◆ **Raw data**:
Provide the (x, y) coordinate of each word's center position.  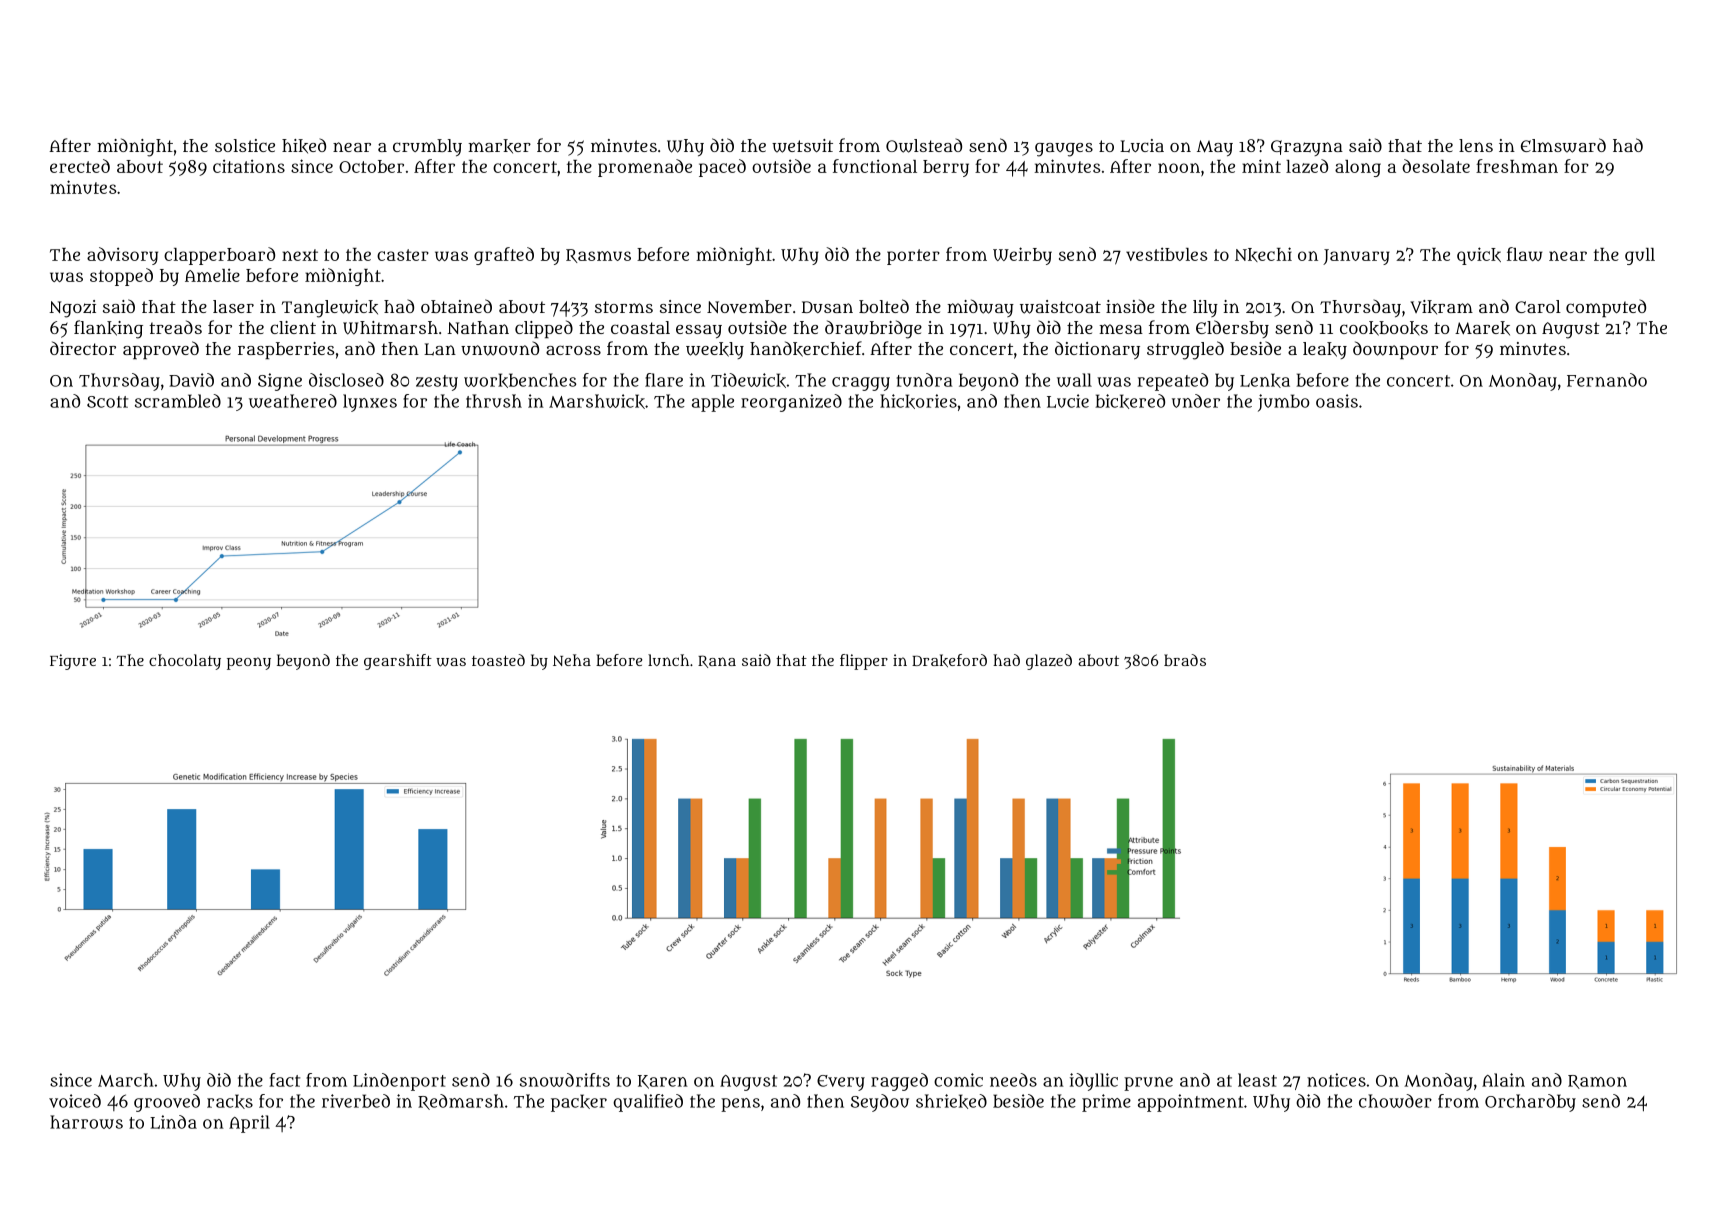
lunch (668, 660)
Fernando (1607, 380)
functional (875, 166)
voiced (75, 1101)
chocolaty (185, 662)
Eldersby (1232, 329)
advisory (122, 256)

◆ **Task statement**: Reproduce every line of the material above verbatim, leaving the picture out of your answer.

◆ **Exercise answer**:
Provide the (x, y) coordinate of each word's center position.  
lunch (668, 660)
Fernando (1607, 380)
functional (875, 166)
voiced (75, 1101)
chocolaty (185, 662)
Eldersby (1232, 329)
advisory (122, 256)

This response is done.